(Beginning of RAW DATA)

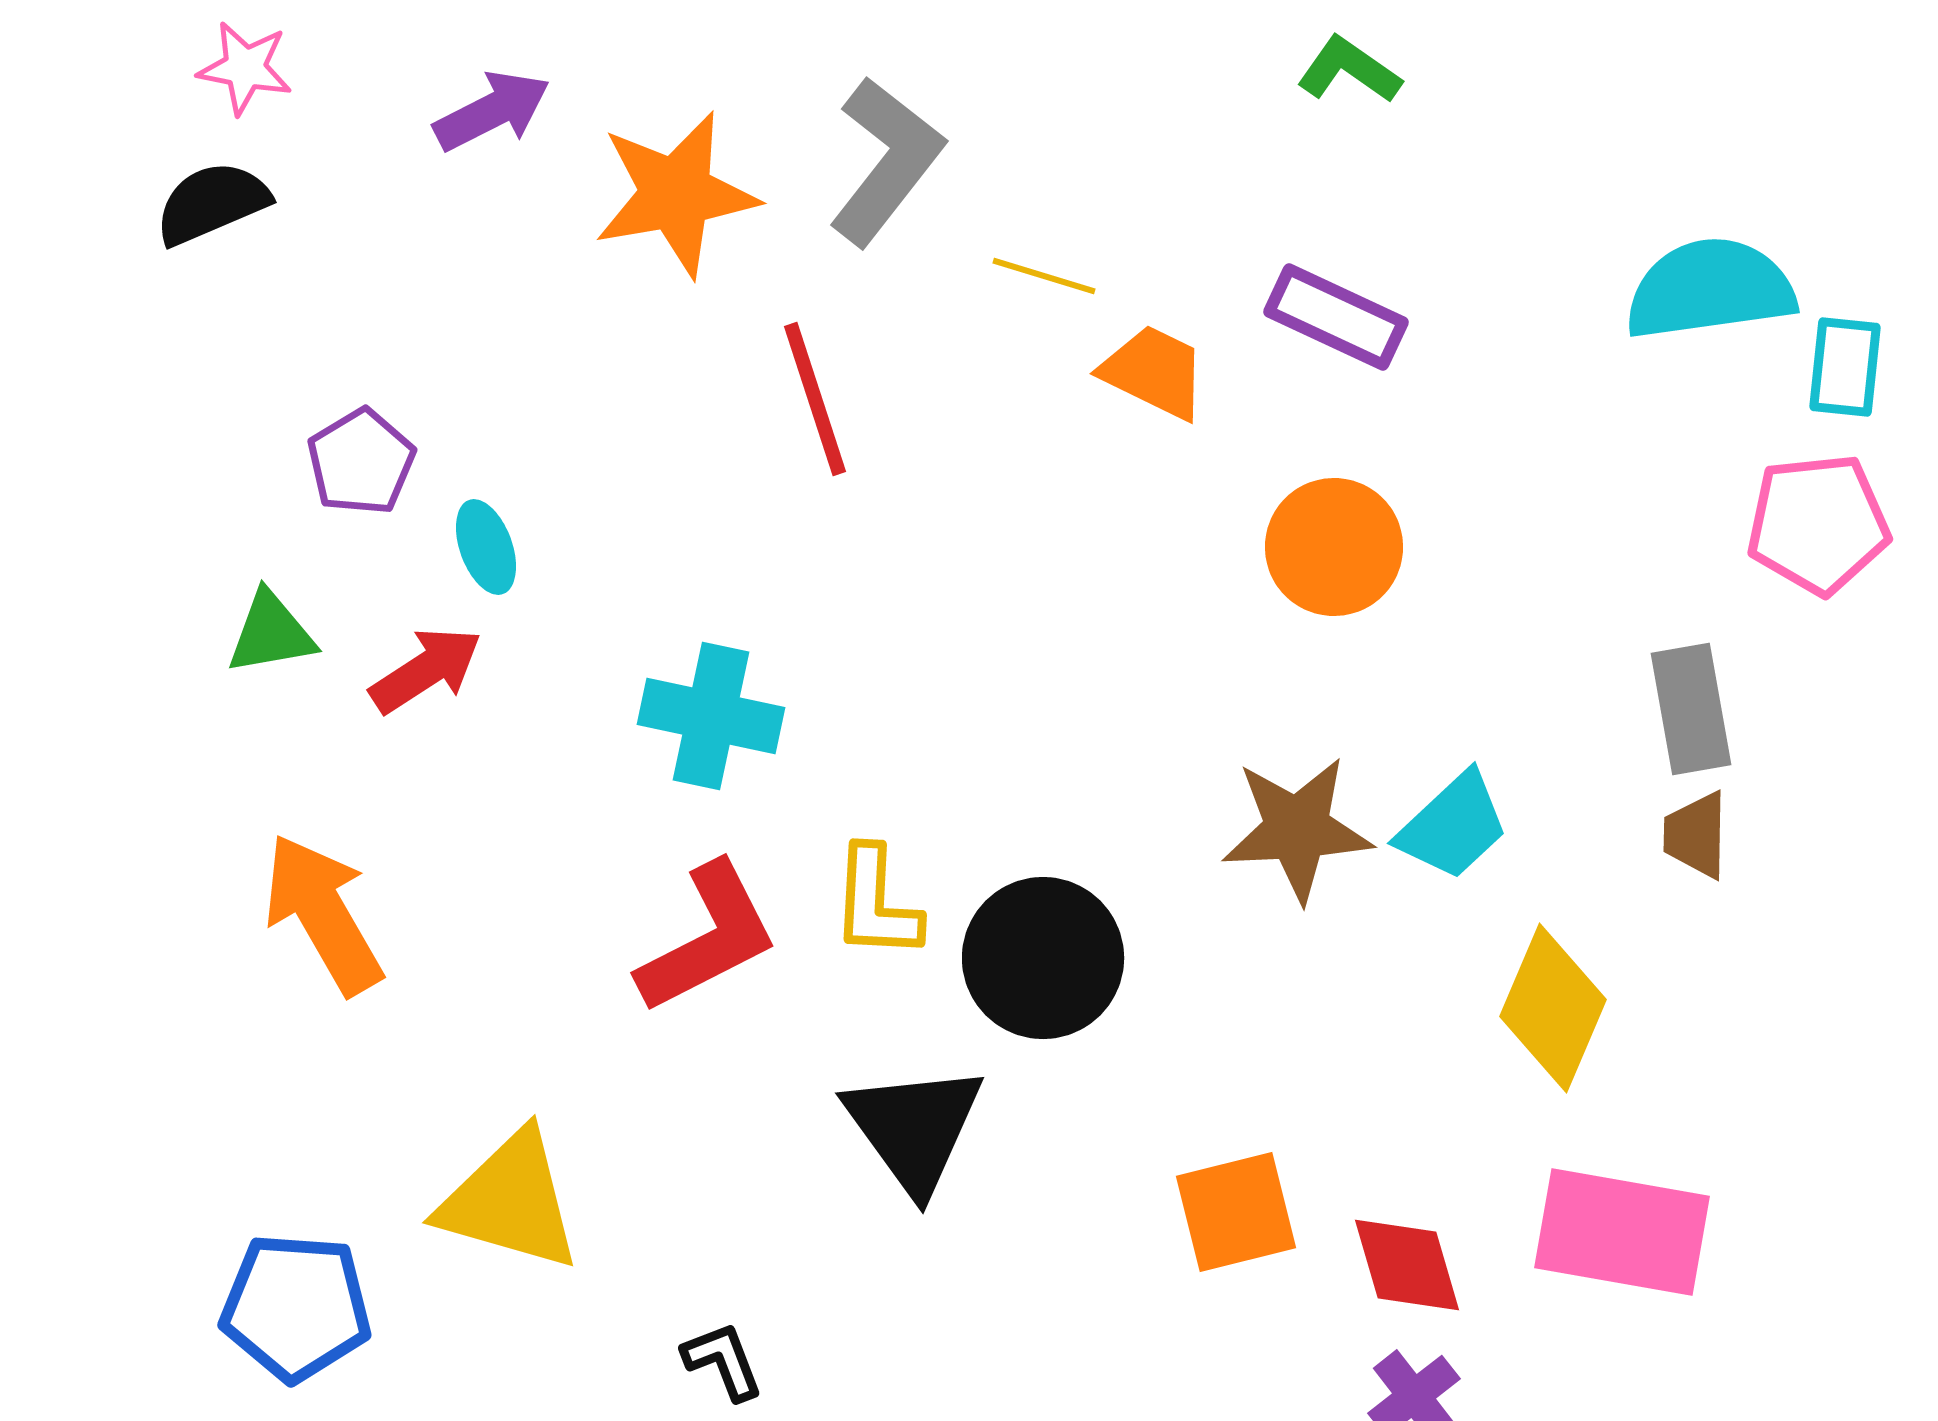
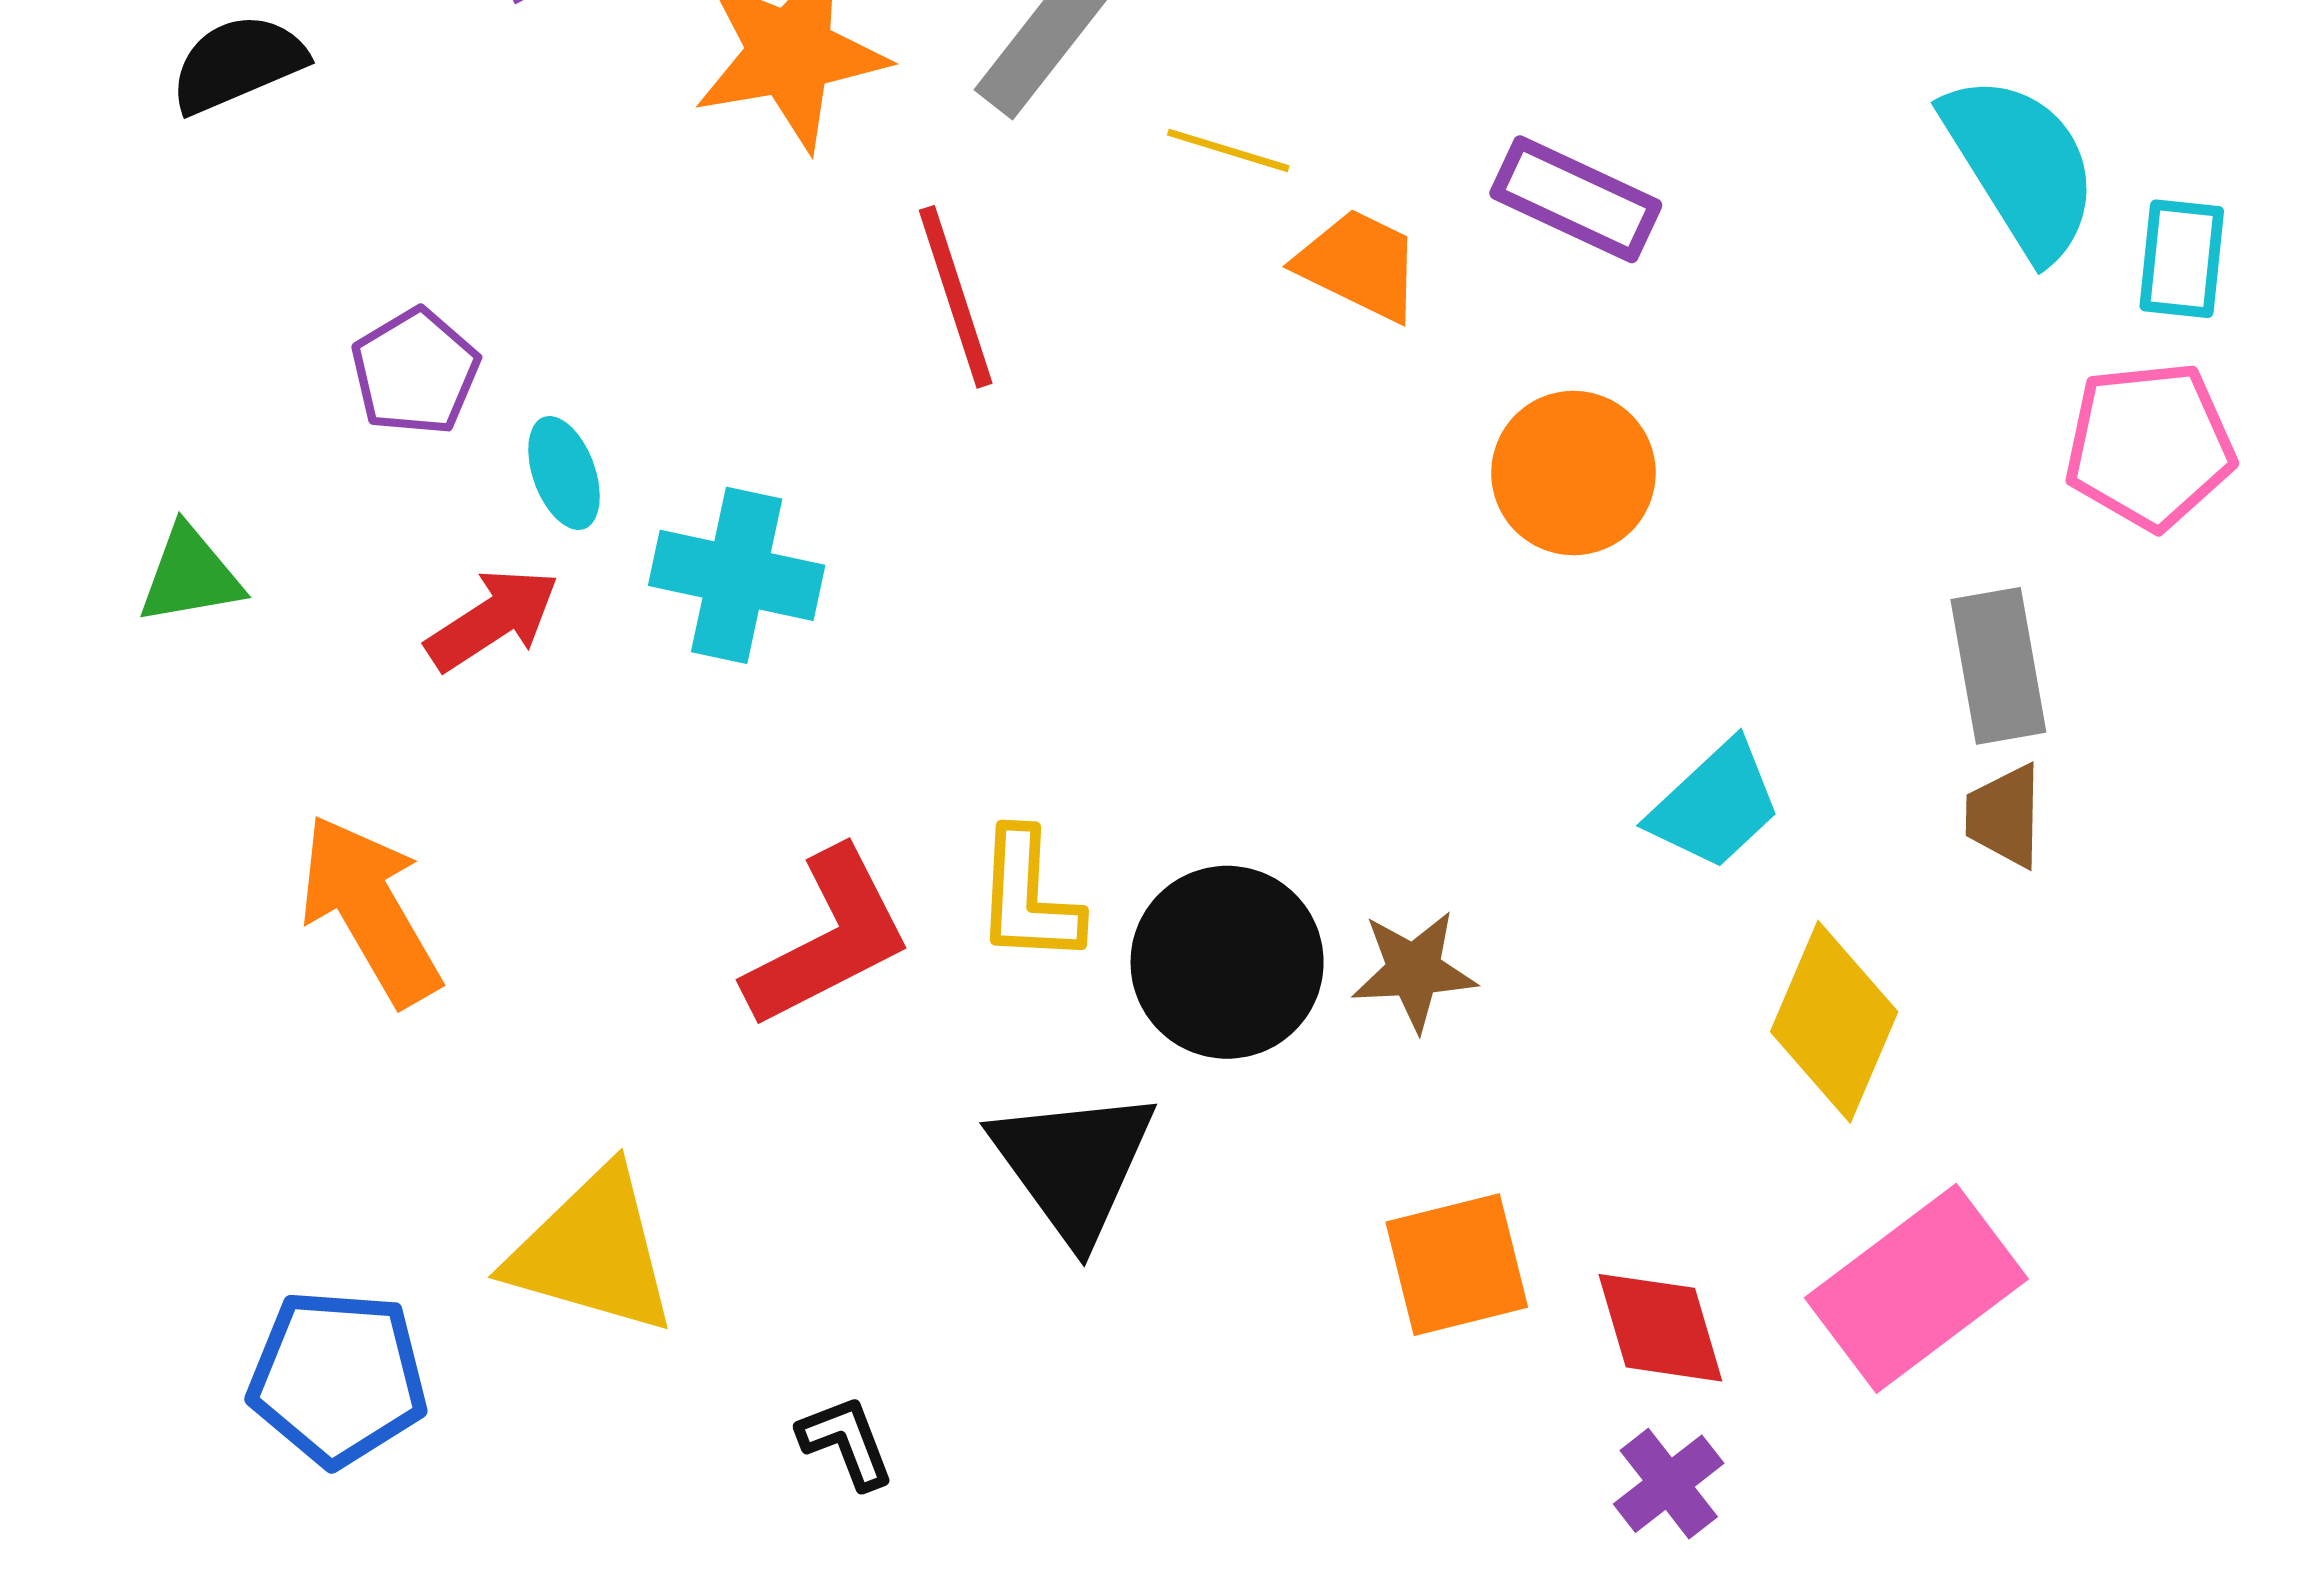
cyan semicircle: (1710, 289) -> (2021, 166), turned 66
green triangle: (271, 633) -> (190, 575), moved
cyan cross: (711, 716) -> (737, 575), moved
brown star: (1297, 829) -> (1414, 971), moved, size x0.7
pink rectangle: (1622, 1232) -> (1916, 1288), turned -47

(End of RAW DATA)

• _WORK REQUEST_: In the records above, find the line containing "cyan cross: (711, 716) -> (737, 575), moved"; please retype it and every line after it through the last line, exactly and with nothing else.

• _EXPECTED ANSWER_:
cyan cross: (711, 716) -> (737, 575), moved
brown star: (1297, 829) -> (1414, 971), moved, size x0.7
pink rectangle: (1622, 1232) -> (1916, 1288), turned -47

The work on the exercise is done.